• [Try it] Write out each entry below exactly. Do not include the images.

• [Extracted information]
__________
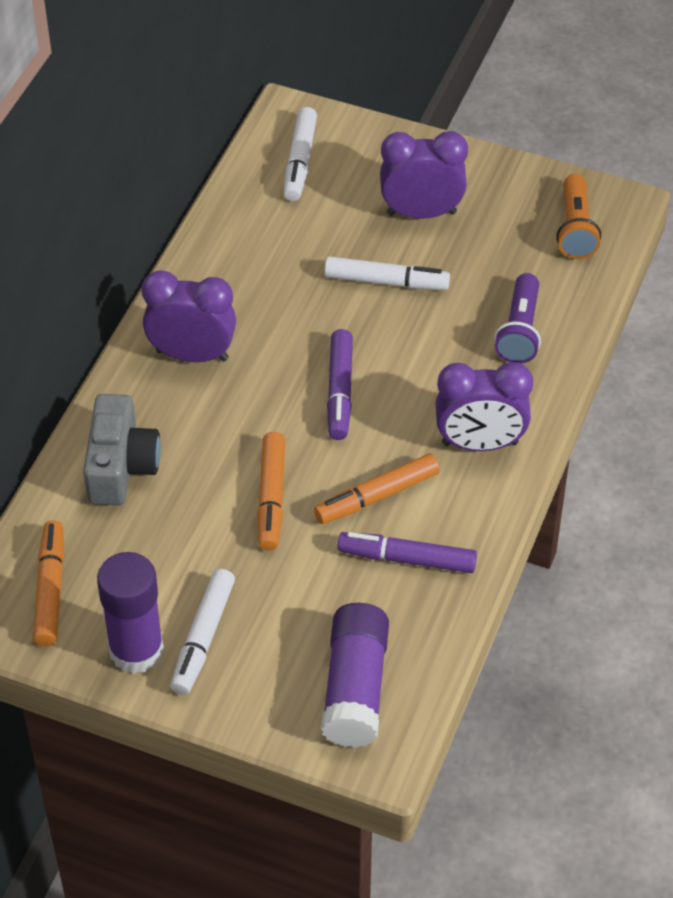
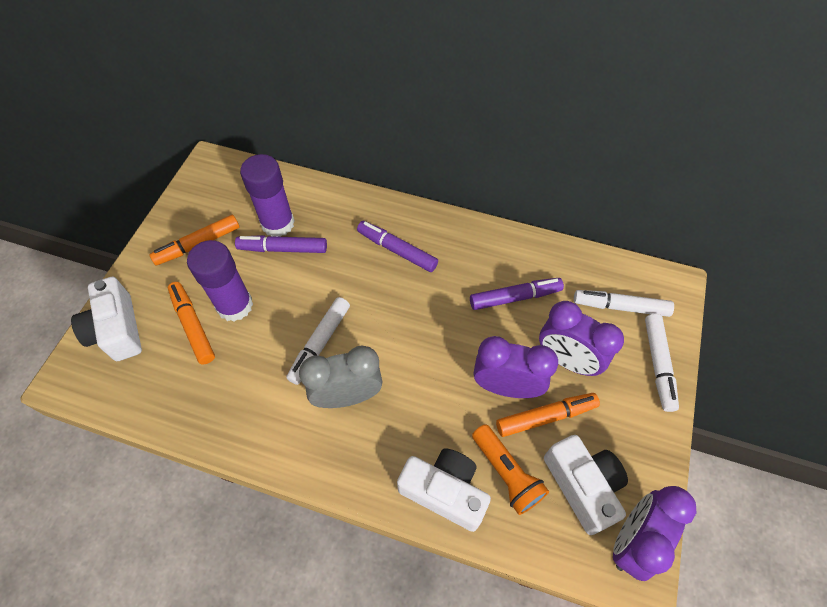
grey camera: 1 -> 0
grey clock: 0 -> 1
purple flashlight: 1 -> 0
purple marker: 2 -> 3
white camera: 0 -> 3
__________
• [Reply to the exercise]
grey camera: 1 -> 0
grey clock: 0 -> 1
purple flashlight: 1 -> 0
purple marker: 2 -> 3
white camera: 0 -> 3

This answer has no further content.